Before-and-after scene images
== Segment start ==
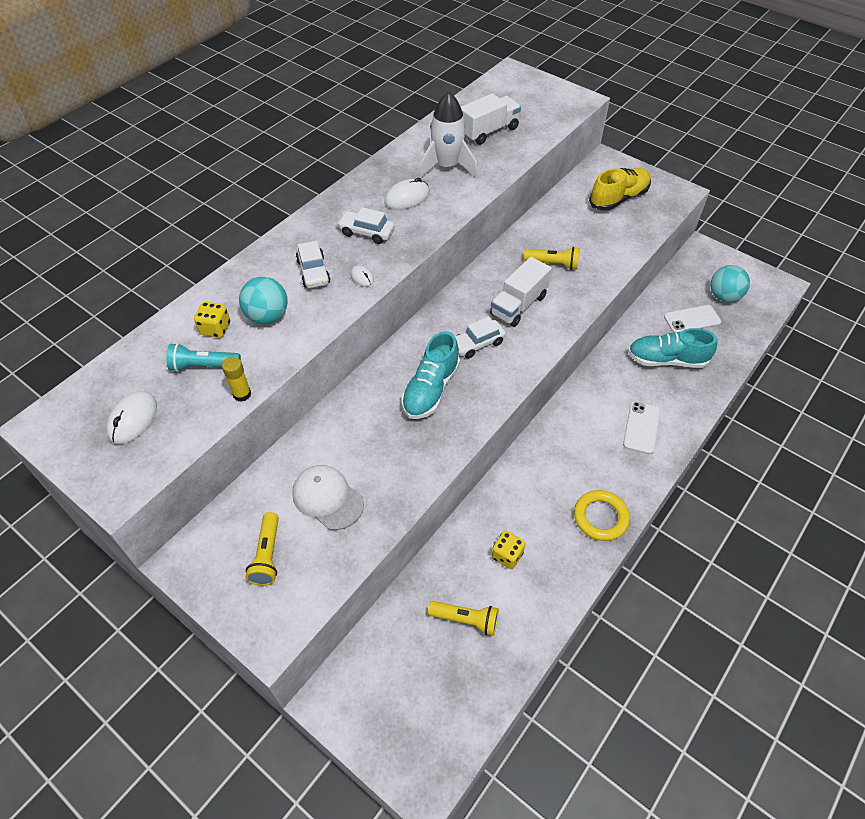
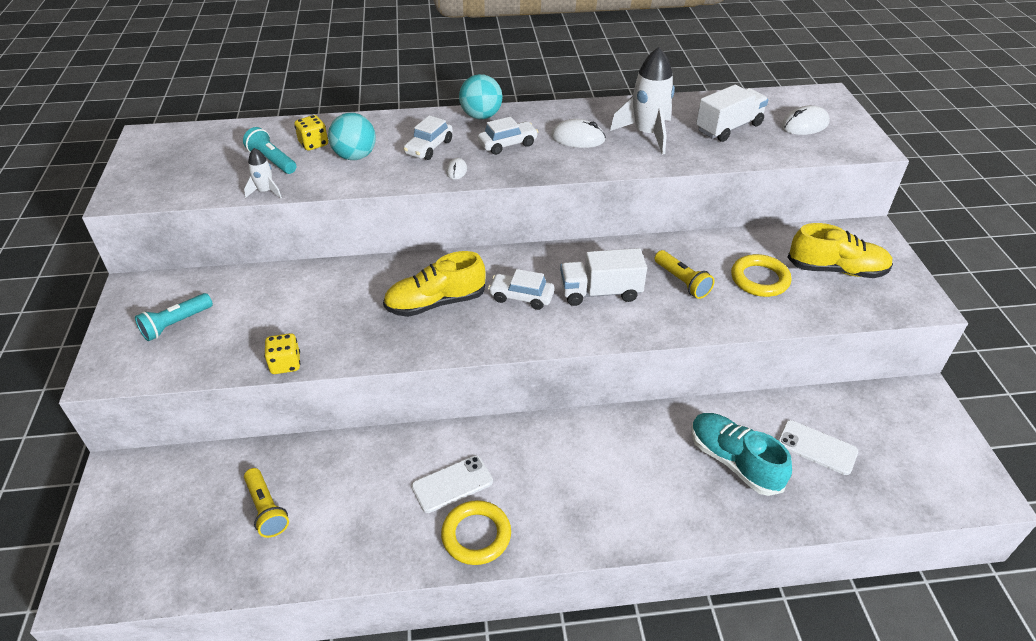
camera: 45 degrees right, 10 degrees down
white mouse [106,391,157,444] -> white mouse moved to [781,105,830,135]
yellow glue stick [222,357,251,402] -> white rocket [244,148,282,199]
yellow flashlight [246,512,279,586] -> turquoise flashlight [135,293,213,341]
white cap [292,465,364,530] -> none
white car [337,207,394,244] -> white car turned 90 degrees clockwise [478,117,538,155]
turquoise shoe [402,331,460,419] -> yellow shoe [383,251,486,317]
white truck [461,93,521,145] -> white truck turned 45 degrees counterclockwise [696,85,768,142]
yellow dice [492,531,526,569] -> yellow dice moved to [264,333,300,374]
white phone [623,401,660,454] -> white phone moved to [412,456,493,513]
turquoise ball [710,265,750,302] -> turquoise ball moved to [459,74,502,119]
none -> yellow ring [731,254,791,297]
== Segment end ==
WHAT THIS TASK INVOLVES: From the entries above, copy every line containing the word "none".

YOUR RESPONSE:
white cap [292,465,364,530] -> none
none -> yellow ring [731,254,791,297]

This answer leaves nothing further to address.